▶ Job item
The full listing is to be transcribed exactly, with each picture left out.

++++ Data for this task

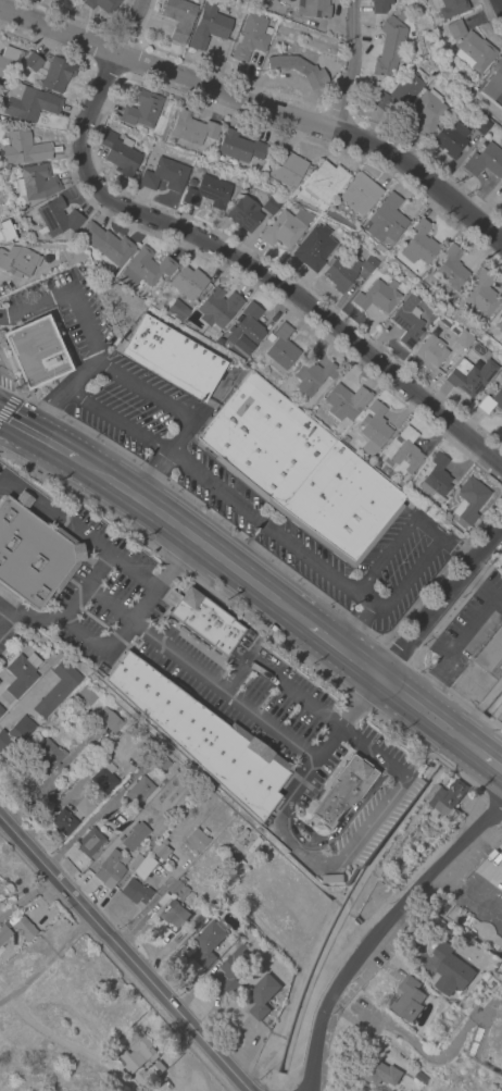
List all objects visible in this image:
building: (102, 5)
road: (499, 5)
building: (379, 6)
building: (447, 7)
building: (312, 8)
building: (179, 17)
road: (127, 26)
building: (208, 26)
building: (454, 29)
road: (351, 34)
building: (251, 37)
building: (390, 44)
building: (473, 52)
building: (7, 59)
building: (31, 62)
building: (298, 69)
building: (57, 74)
building: (493, 81)
building: (400, 94)
road: (342, 99)
building: (28, 103)
building: (141, 108)
road: (262, 108)
building: (426, 111)
building: (479, 123)
building: (191, 127)
building: (450, 138)
building: (238, 146)
building: (23, 148)
building: (208, 149)
building: (119, 153)
building: (485, 161)
building: (285, 168)
building: (164, 175)
building: (501, 181)
building: (35, 182)
building: (191, 182)
building: (323, 182)
building: (207, 192)
building: (359, 193)
building: (270, 205)
building: (244, 213)
building: (56, 218)
building: (384, 222)
building: (285, 228)
building: (10, 229)
building: (419, 244)
building: (106, 245)
building: (313, 247)
building: (75, 254)
building: (18, 261)
building: (382, 265)
building: (146, 267)
building: (451, 268)
road: (247, 269)
building: (345, 270)
building: (187, 282)
road: (68, 292)
building: (481, 294)
building: (377, 296)
parking lot: (67, 308)
building: (218, 308)
building: (177, 310)
road: (2, 316)
building: (407, 320)
building: (499, 326)
building: (246, 328)
building: (269, 337)
building: (463, 338)
building: (281, 349)
building: (430, 350)
building: (35, 352)
building: (173, 357)
road: (80, 373)
building: (312, 376)
building: (469, 376)
road: (9, 386)
road: (143, 387)
building: (491, 401)
building: (345, 402)
road: (9, 403)
road: (48, 411)
road: (116, 419)
road: (16, 423)
building: (373, 428)
road: (179, 433)
building: (344, 438)
road: (63, 450)
building: (405, 453)
parking lot: (0, 465)
building: (300, 468)
road: (151, 473)
building: (436, 476)
parking lot: (248, 490)
road: (30, 493)
building: (469, 500)
road: (269, 526)
road: (443, 538)
road: (203, 546)
road: (110, 552)
building: (33, 553)
road: (384, 554)
road: (174, 562)
road: (97, 569)
road: (473, 577)
road: (406, 579)
road: (491, 595)
road: (439, 601)
road: (142, 602)
road: (2, 609)
road: (5, 617)
road: (24, 617)
building: (203, 621)
road: (353, 625)
parking lot: (467, 629)
road: (81, 634)
road: (116, 634)
road: (462, 636)
road: (435, 637)
building: (246, 638)
road: (342, 651)
parking lot: (200, 664)
building: (101, 668)
building: (480, 669)
road: (234, 674)
building: (19, 675)
building: (60, 684)
road: (219, 688)
road: (423, 691)
road: (291, 692)
building: (85, 696)
building: (1, 710)
road: (428, 714)
building: (109, 721)
building: (499, 722)
building: (15, 734)
building: (201, 737)
building: (143, 746)
road: (371, 752)
building: (43, 758)
building: (160, 761)
road: (490, 763)
road: (299, 778)
building: (102, 780)
building: (138, 790)
building: (344, 791)
road: (69, 794)
building: (448, 798)
building: (83, 807)
road: (490, 815)
road: (92, 818)
road: (371, 820)
building: (62, 821)
parking lot: (370, 824)
road: (303, 830)
road: (334, 834)
building: (133, 836)
building: (195, 840)
building: (91, 841)
road: (290, 845)
building: (145, 846)
parking lot: (482, 847)
building: (160, 848)
building: (133, 862)
building: (500, 864)
building: (143, 866)
building: (110, 869)
road: (473, 878)
building: (335, 879)
building: (178, 888)
building: (135, 892)
building: (501, 895)
building: (174, 914)
building: (22, 928)
building: (5, 931)
building: (207, 943)
road: (367, 944)
road: (123, 954)
road: (47, 962)
building: (233, 970)
building: (453, 970)
building: (262, 995)
building: (411, 999)
road: (48, 1034)
road: (412, 1040)
building: (141, 1049)
building: (382, 1073)
building: (148, 1074)
building: (423, 1077)

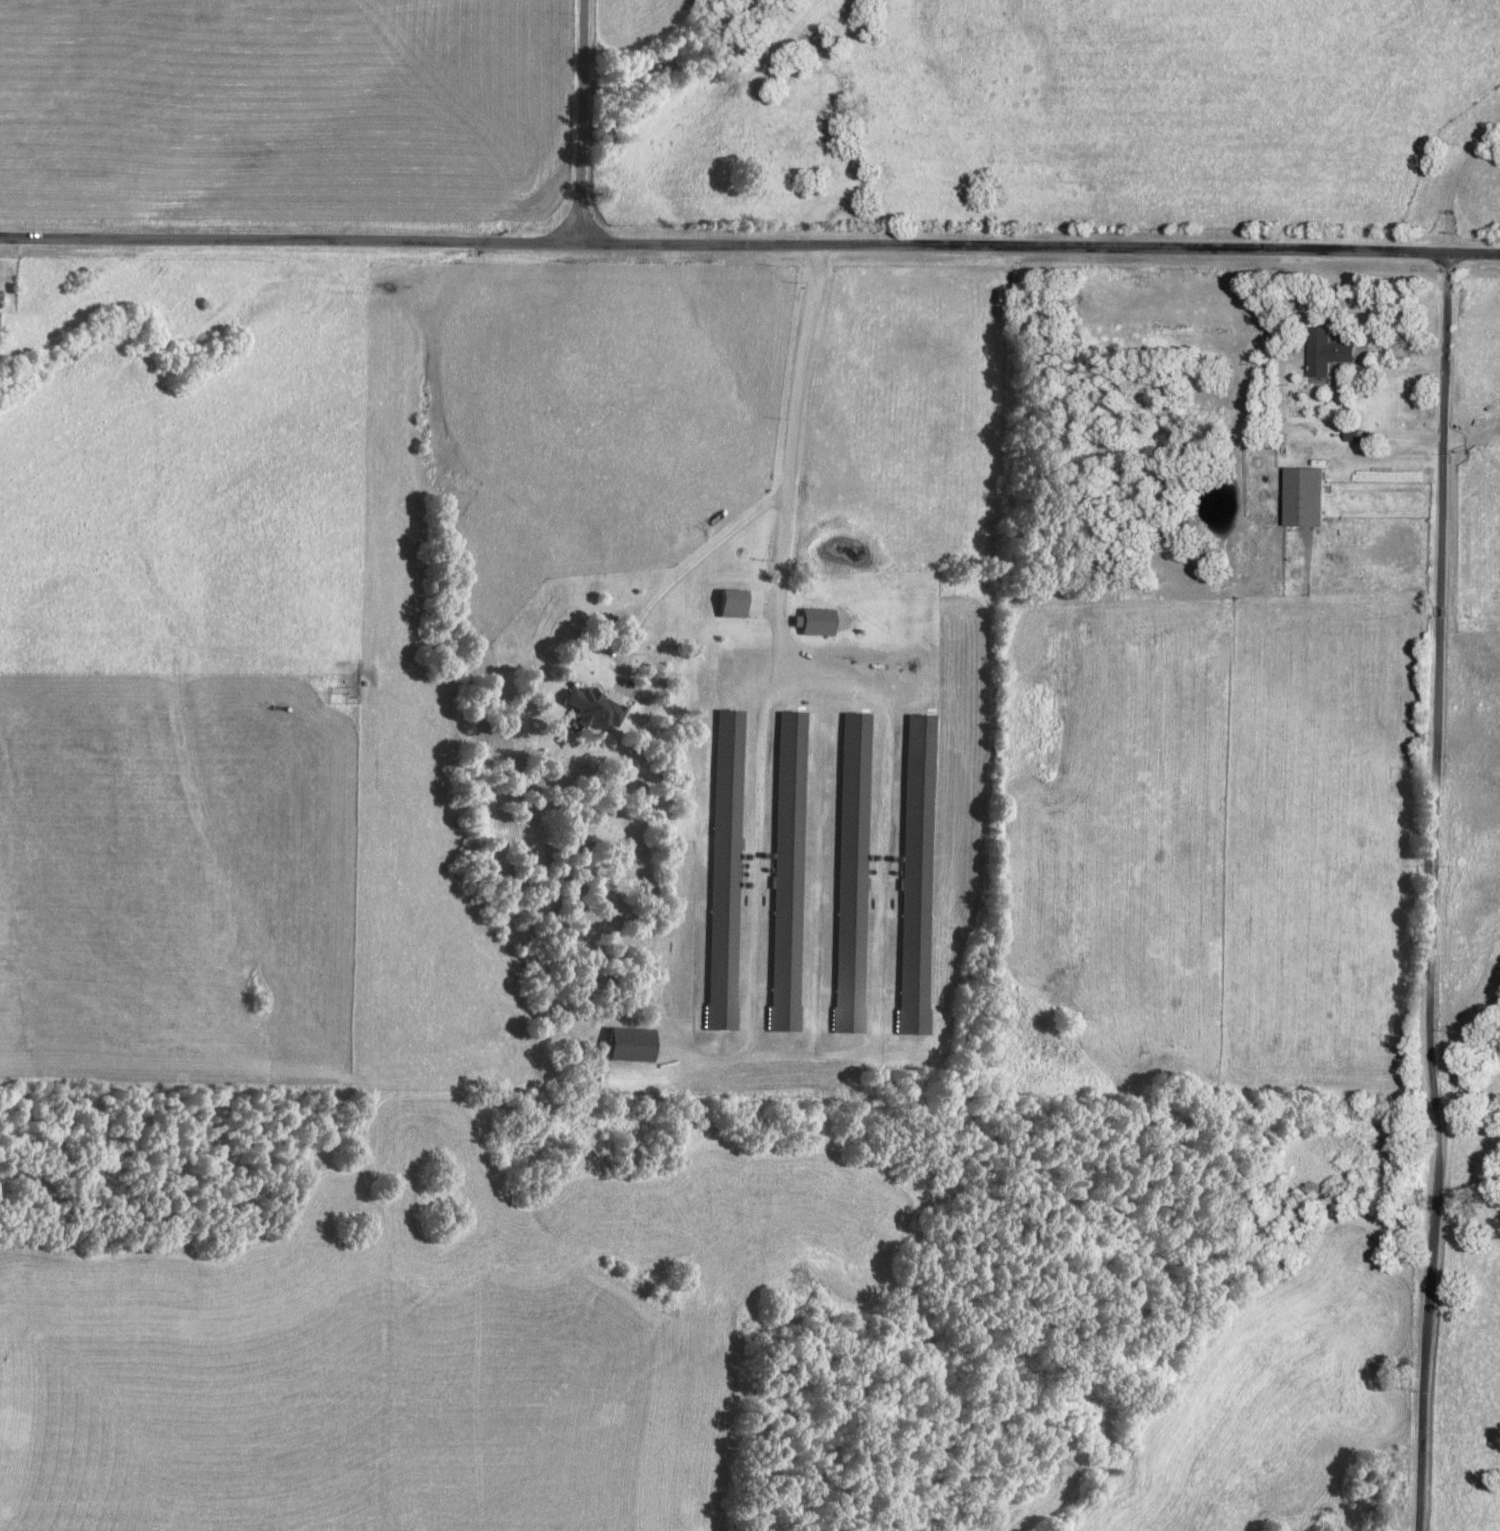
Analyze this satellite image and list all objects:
road: (584, 121)
road: (750, 244)
building: (1321, 352)
road: (788, 459)
building: (1297, 498)
road: (680, 575)
building: (726, 603)
building: (814, 622)
building: (589, 709)
road: (1431, 819)
building: (722, 870)
building: (786, 871)
building: (850, 873)
building: (914, 874)
building: (622, 1045)

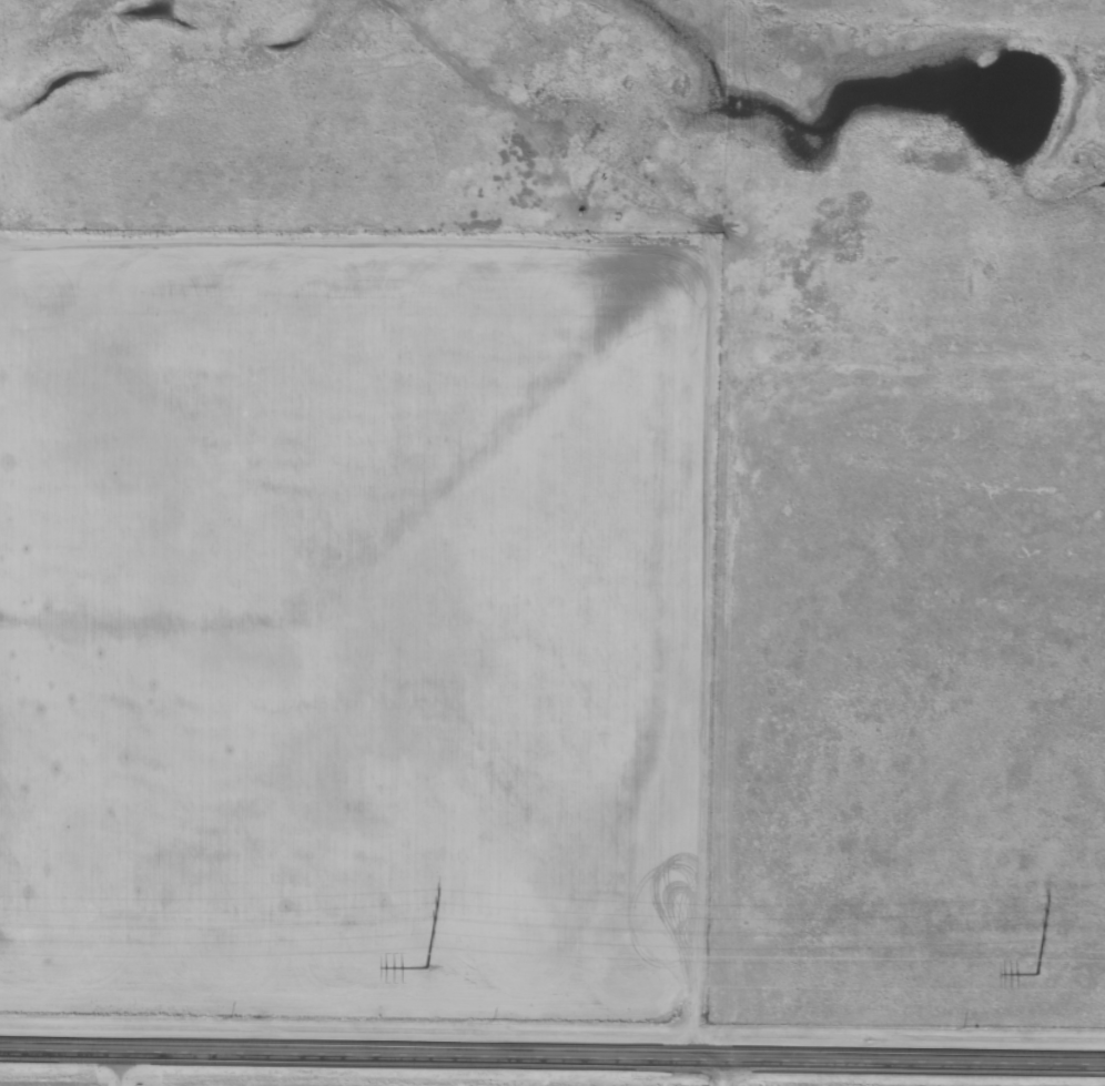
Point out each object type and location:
power tower: (426, 968)
power tower: (1036, 973)
road: (552, 1058)
road: (726, 1073)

++++++++

▶ Solution for this problem
List all objects visible in this image:
building: (102, 5)
road: (499, 5)
building: (379, 6)
building: (447, 7)
building: (312, 8)
building: (179, 17)
road: (127, 26)
building: (208, 26)
building: (454, 29)
road: (351, 34)
building: (251, 37)
building: (390, 44)
building: (473, 52)
building: (7, 59)
building: (31, 62)
building: (298, 69)
building: (57, 74)
building: (493, 81)
building: (400, 94)
road: (342, 99)
building: (28, 103)
building: (141, 108)
road: (262, 108)
building: (426, 111)
building: (479, 123)
building: (191, 127)
building: (450, 138)
building: (238, 146)
building: (23, 148)
building: (208, 149)
building: (119, 153)
building: (485, 161)
building: (285, 168)
building: (164, 175)
building: (501, 181)
building: (35, 182)
building: (191, 182)
building: (323, 182)
building: (207, 192)
building: (359, 193)
building: (270, 205)
building: (244, 213)
building: (56, 218)
building: (384, 222)
building: (285, 228)
building: (10, 229)
building: (419, 244)
building: (106, 245)
building: (313, 247)
building: (75, 254)
building: (18, 261)
building: (382, 265)
building: (146, 267)
building: (451, 268)
road: (247, 269)
building: (345, 270)
building: (187, 282)
road: (68, 292)
building: (481, 294)
building: (377, 296)
parking lot: (67, 308)
building: (218, 308)
building: (177, 310)
road: (2, 316)
building: (407, 320)
building: (499, 326)
building: (246, 328)
building: (269, 337)
building: (463, 338)
building: (281, 349)
building: (430, 350)
building: (35, 352)
building: (173, 357)
road: (80, 373)
building: (312, 376)
building: (469, 376)
road: (9, 386)
road: (143, 387)
building: (491, 401)
building: (345, 402)
road: (9, 403)
road: (48, 411)
road: (116, 419)
road: (16, 423)
building: (373, 428)
road: (179, 433)
building: (344, 438)
road: (63, 450)
building: (405, 453)
parking lot: (0, 465)
building: (300, 468)
road: (151, 473)
building: (436, 476)
parking lot: (248, 490)
road: (30, 493)
building: (469, 500)
road: (269, 526)
road: (443, 538)
road: (203, 546)
road: (110, 552)
building: (33, 553)
road: (384, 554)
road: (174, 562)
road: (97, 569)
road: (473, 577)
road: (406, 579)
road: (491, 595)
road: (439, 601)
road: (142, 602)
road: (2, 609)
road: (5, 617)
road: (24, 617)
building: (203, 621)
road: (353, 625)
parking lot: (467, 629)
road: (81, 634)
road: (116, 634)
road: (462, 636)
road: (435, 637)
building: (246, 638)
road: (342, 651)
parking lot: (200, 664)
building: (101, 668)
building: (480, 669)
road: (234, 674)
building: (19, 675)
building: (60, 684)
road: (219, 688)
road: (423, 691)
road: (291, 692)
building: (85, 696)
building: (1, 710)
road: (428, 714)
building: (109, 721)
building: (499, 722)
building: (15, 734)
building: (201, 737)
building: (143, 746)
road: (371, 752)
building: (43, 758)
building: (160, 761)
road: (490, 763)
road: (299, 778)
building: (102, 780)
building: (138, 790)
building: (344, 791)
road: (69, 794)
building: (448, 798)
building: (83, 807)
road: (490, 815)
road: (92, 818)
road: (371, 820)
building: (62, 821)
parking lot: (370, 824)
road: (303, 830)
road: (334, 834)
building: (133, 836)
building: (195, 840)
building: (91, 841)
road: (290, 845)
building: (145, 846)
parking lot: (482, 847)
building: (160, 848)
building: (133, 862)
building: (500, 864)
building: (143, 866)
building: (110, 869)
road: (473, 878)
building: (335, 879)
building: (178, 888)
building: (135, 892)
building: (501, 895)
building: (174, 914)
building: (22, 928)
building: (5, 931)
building: (207, 943)
road: (367, 944)
road: (123, 954)
road: (47, 962)
building: (233, 970)
building: (453, 970)
building: (262, 995)
building: (411, 999)
road: (48, 1034)
road: (412, 1040)
building: (141, 1049)
building: (382, 1073)
building: (148, 1074)
building: (423, 1077)

Analyze this satellite image and list all objects:
road: (584, 121)
road: (750, 244)
building: (1321, 352)
road: (788, 459)
building: (1297, 498)
road: (680, 575)
building: (726, 603)
building: (814, 622)
building: (589, 709)
road: (1431, 819)
building: (722, 870)
building: (786, 871)
building: (850, 873)
building: (914, 874)
building: (622, 1045)

Point out each object type and location:
power tower: (426, 968)
power tower: (1036, 973)
road: (552, 1058)
road: (726, 1073)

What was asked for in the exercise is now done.